[Problem to solve] Transcribe the listing below exactly, leaving out each image.

[Entries supplied]
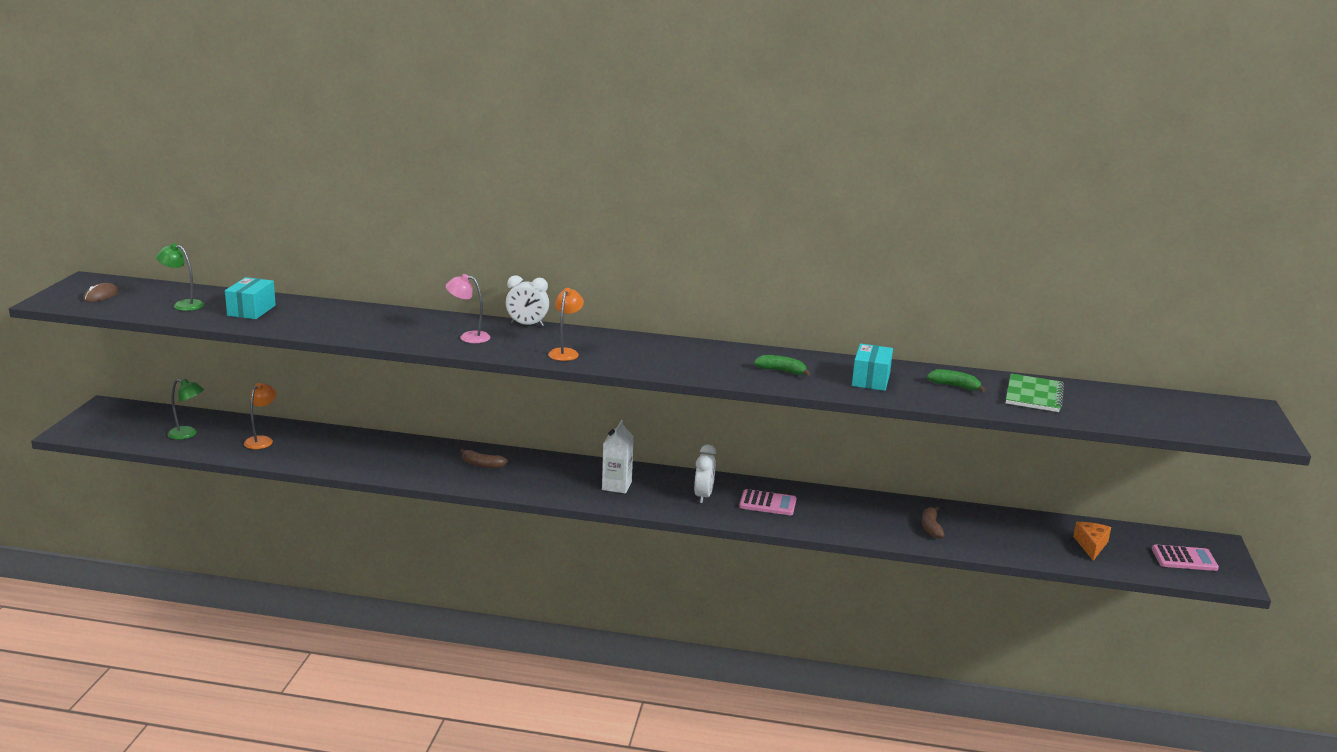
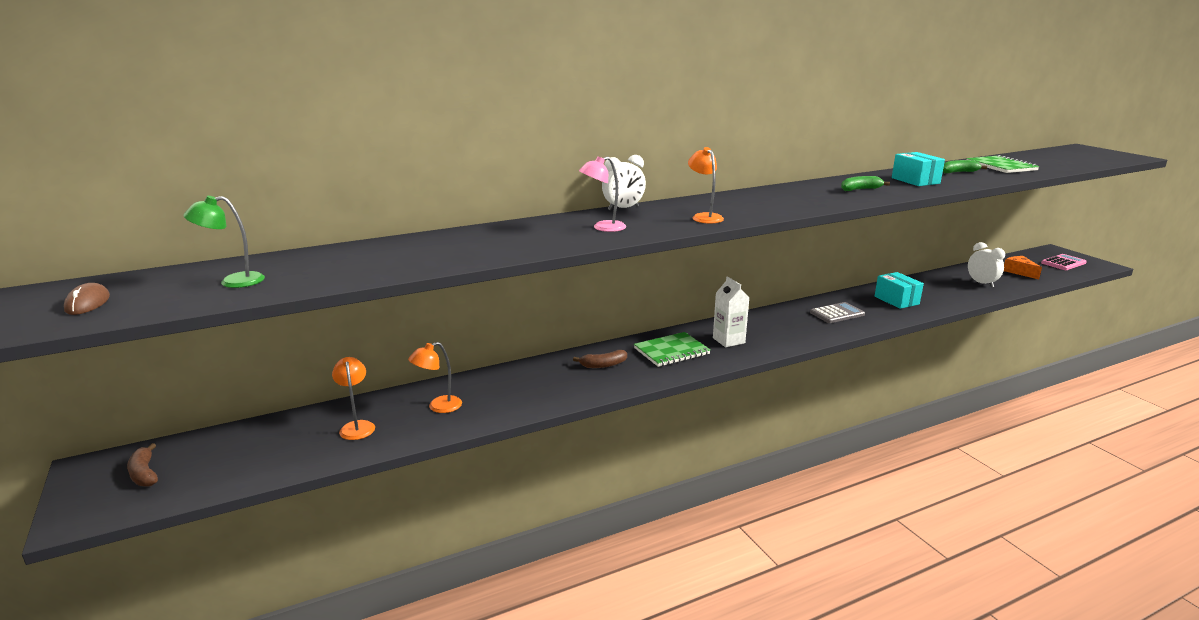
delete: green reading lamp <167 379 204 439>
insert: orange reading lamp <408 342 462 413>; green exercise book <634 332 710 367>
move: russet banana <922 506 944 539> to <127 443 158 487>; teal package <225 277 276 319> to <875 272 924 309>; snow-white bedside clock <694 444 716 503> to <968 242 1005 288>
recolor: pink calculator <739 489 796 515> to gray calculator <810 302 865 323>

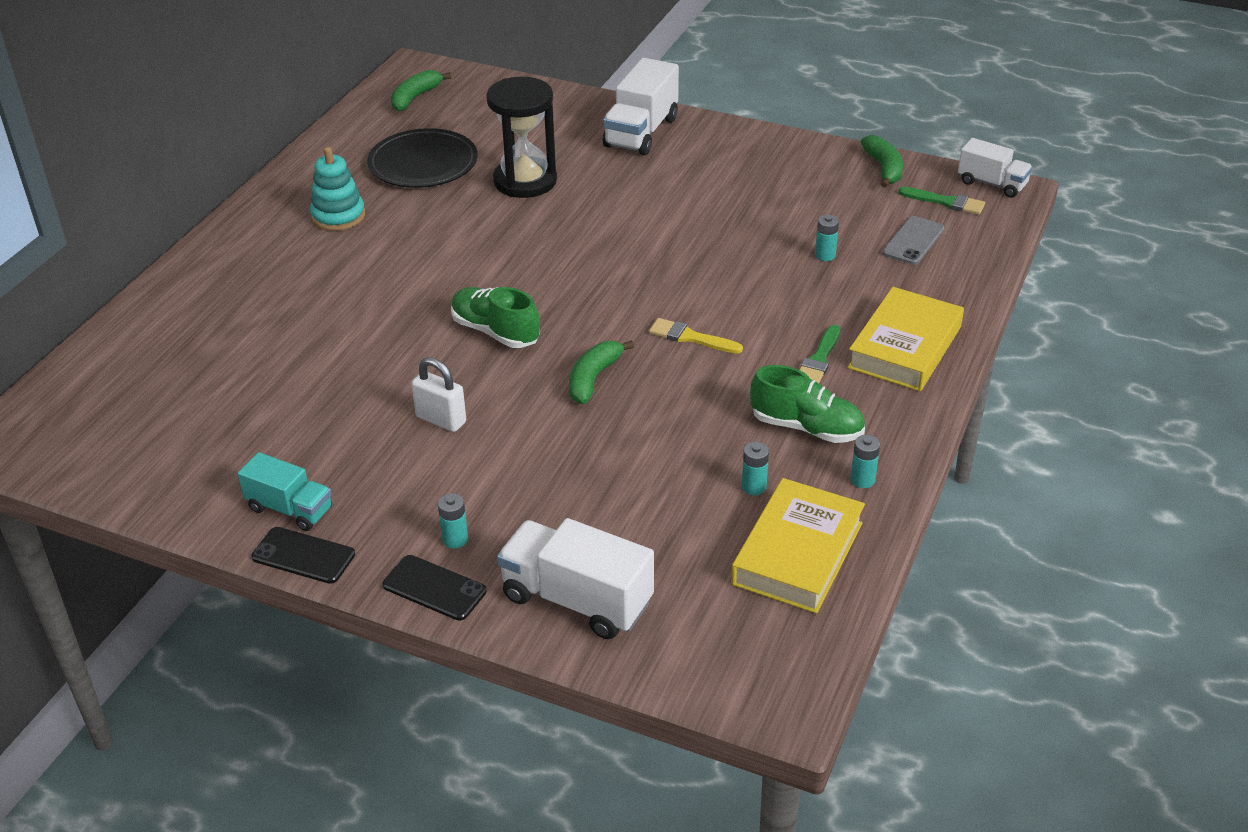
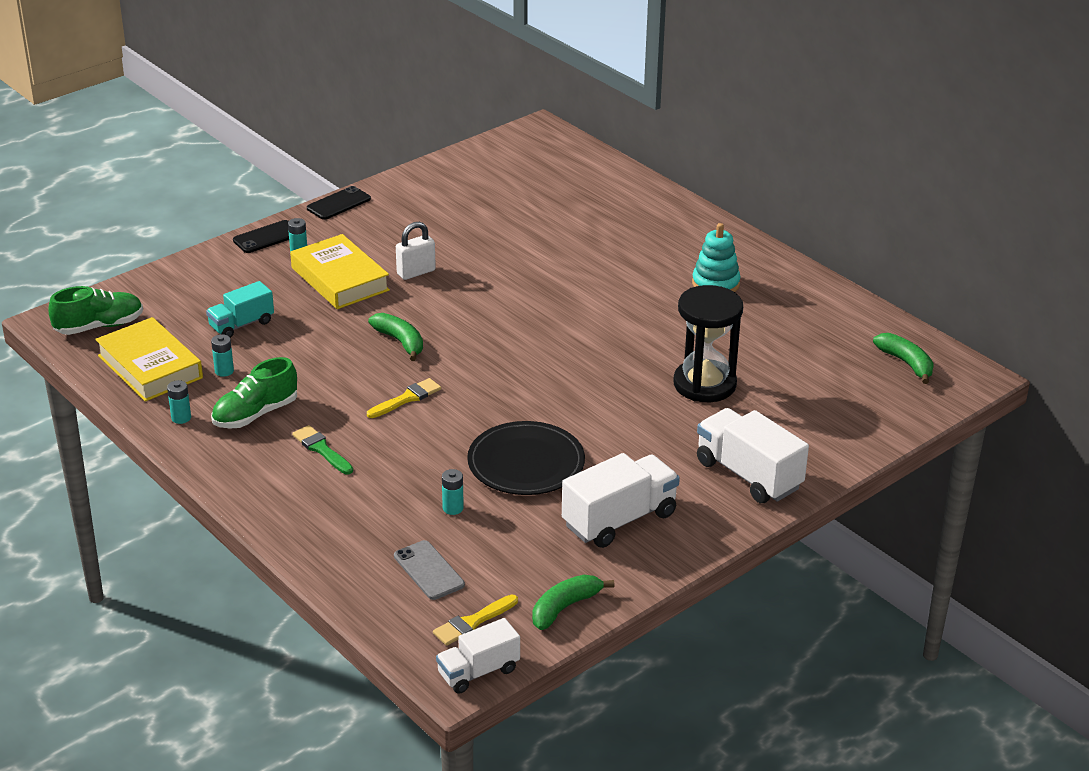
move: green shoe <451 287 540 348> to <49 286 143 335>; teal truck <238 452 332 531> to <206 281 274 338>; yellow hardcover <847 287 964 391> to <290 234 390 309>; jet-black plate <367 128 478 188> to <467 421 585 495>; snow-white truck <497 518 654 639> to <562 453 680 548>
recolor: green brush <898 187 985 215> to yellow brush <433 594 518 646>
rotate: green banana <861 135 903 188> = <532 575 614 630> 120 degrees clockwise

[Written answer]
delete: green reading lamp <167 379 204 439>
insert: orange reading lamp <408 342 462 413>; green exercise book <634 332 710 367>
move: russet banana <922 506 944 539> to <127 443 158 487>; teal package <225 277 276 319> to <875 272 924 309>; snow-white bedside clock <694 444 716 503> to <968 242 1005 288>
recolor: pink calculator <739 489 796 515> to gray calculator <810 302 865 323>

move: green shoe <451 287 540 348> to <49 286 143 335>; teal truck <238 452 332 531> to <206 281 274 338>; yellow hardcover <847 287 964 391> to <290 234 390 309>; jet-black plate <367 128 478 188> to <467 421 585 495>; snow-white truck <497 518 654 639> to <562 453 680 548>
recolor: green brush <898 187 985 215> to yellow brush <433 594 518 646>
rotate: green banana <861 135 903 188> = <532 575 614 630> 120 degrees clockwise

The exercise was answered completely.